WORK TO BE COMPLETED >>
Below are some records; give them all again exactly, but not the pictures.

--- SUPPLIED MATERIAL ---

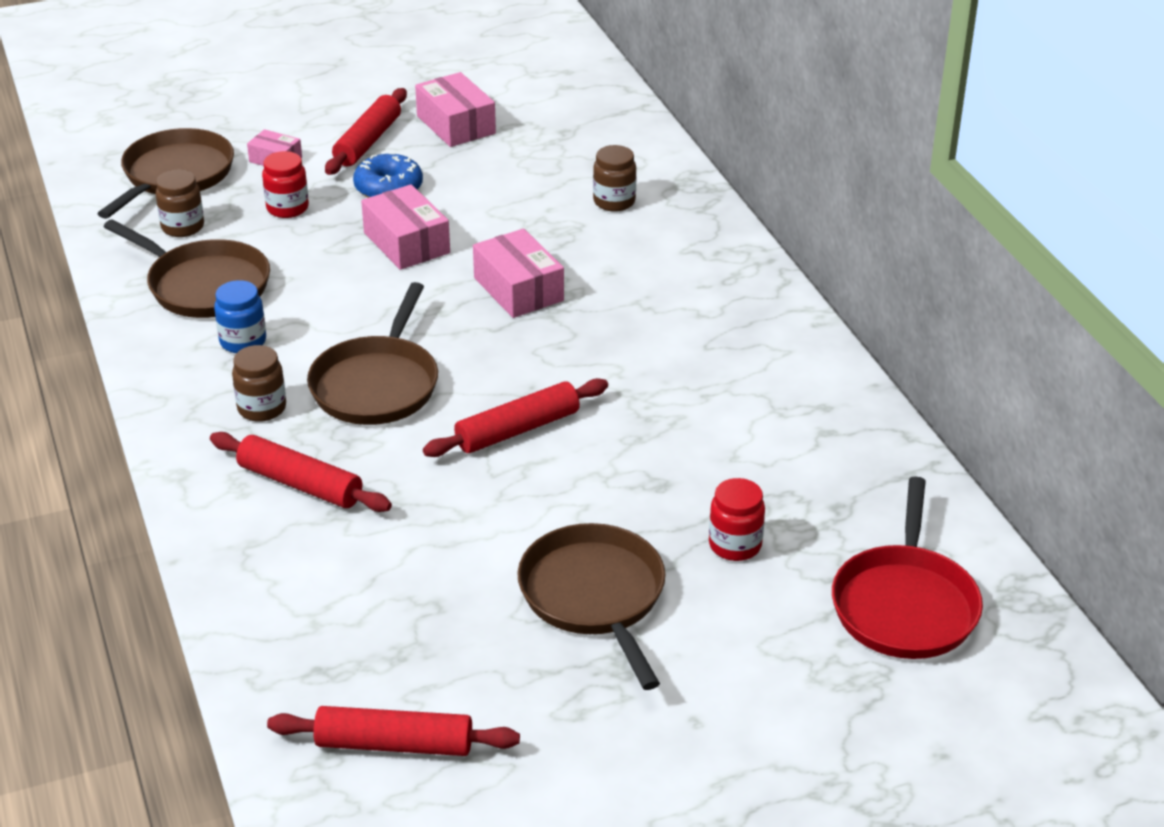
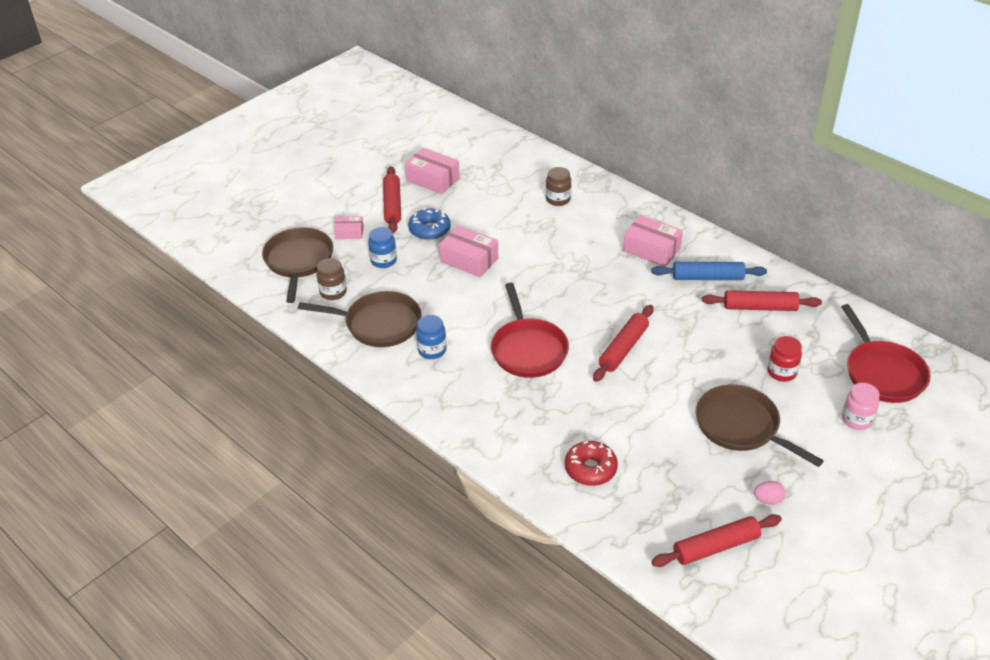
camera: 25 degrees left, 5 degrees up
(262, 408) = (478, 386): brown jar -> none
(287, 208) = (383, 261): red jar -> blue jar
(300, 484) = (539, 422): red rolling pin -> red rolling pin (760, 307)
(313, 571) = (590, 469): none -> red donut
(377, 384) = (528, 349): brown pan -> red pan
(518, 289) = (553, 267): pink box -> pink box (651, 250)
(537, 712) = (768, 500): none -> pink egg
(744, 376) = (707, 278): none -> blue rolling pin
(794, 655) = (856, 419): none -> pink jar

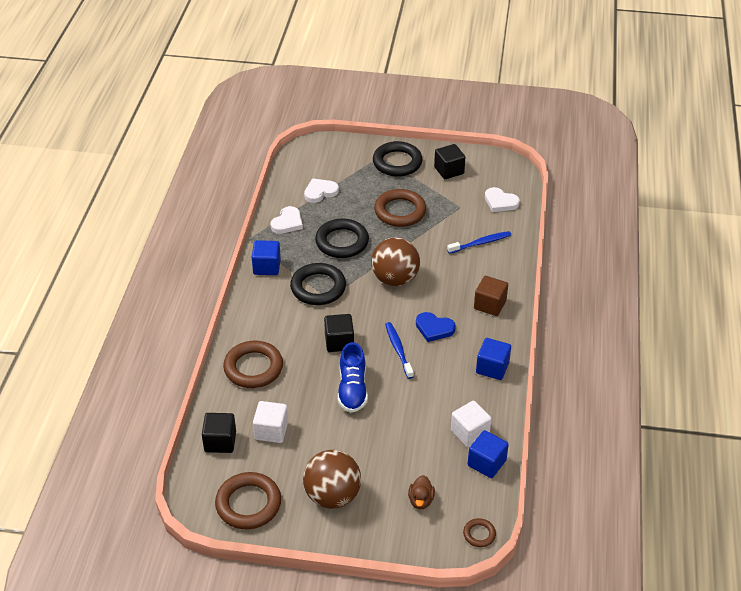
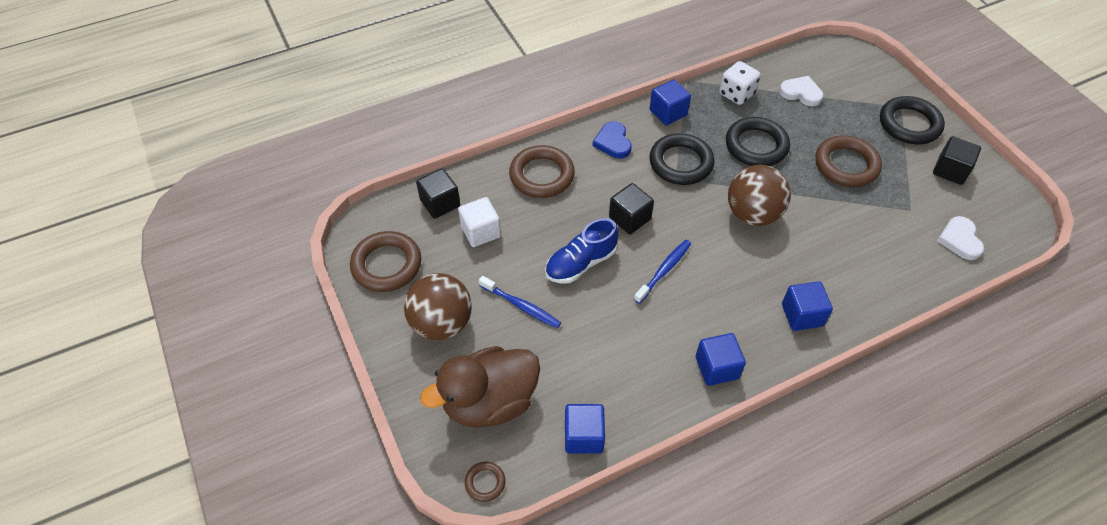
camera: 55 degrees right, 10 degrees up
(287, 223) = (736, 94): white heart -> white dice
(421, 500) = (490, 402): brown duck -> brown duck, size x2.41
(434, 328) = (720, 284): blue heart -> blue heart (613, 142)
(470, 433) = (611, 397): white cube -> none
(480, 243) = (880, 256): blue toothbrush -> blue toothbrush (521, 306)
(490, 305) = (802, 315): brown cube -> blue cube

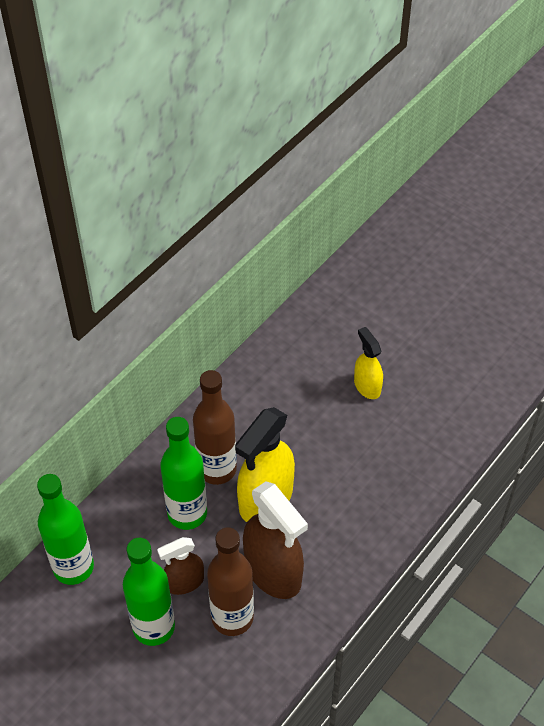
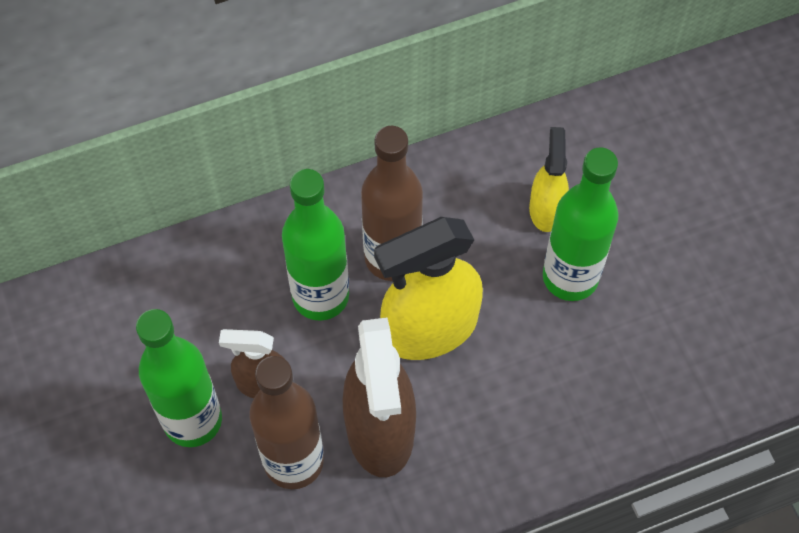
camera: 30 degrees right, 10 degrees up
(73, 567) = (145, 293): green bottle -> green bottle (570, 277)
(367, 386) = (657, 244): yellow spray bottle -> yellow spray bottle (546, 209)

---

EXERCISE OUTPUT >>
camera: 25 degrees left, 5 degrees up
(262, 408) = (478, 386): brown jar -> none
(287, 208) = (383, 261): red jar -> blue jar
(300, 484) = (539, 422): red rolling pin -> red rolling pin (760, 307)
(313, 571) = (590, 469): none -> red donut
(377, 384) = (528, 349): brown pan -> red pan
(518, 289) = (553, 267): pink box -> pink box (651, 250)
(537, 712) = (768, 500): none -> pink egg
(744, 376) = (707, 278): none -> blue rolling pin
(794, 655) = (856, 419): none -> pink jar

camera: 55 degrees right, 10 degrees up
(287, 223) = (736, 94): white heart -> white dice
(421, 500) = (490, 402): brown duck -> brown duck, size x2.41
(434, 328) = (720, 284): blue heart -> blue heart (613, 142)
(470, 433) = (611, 397): white cube -> none
(480, 243) = (880, 256): blue toothbrush -> blue toothbrush (521, 306)
(490, 305) = (802, 315): brown cube -> blue cube

camera: 30 degrees right, 10 degrees up
(73, 567) = (145, 293): green bottle -> green bottle (570, 277)
(367, 386) = (657, 244): yellow spray bottle -> yellow spray bottle (546, 209)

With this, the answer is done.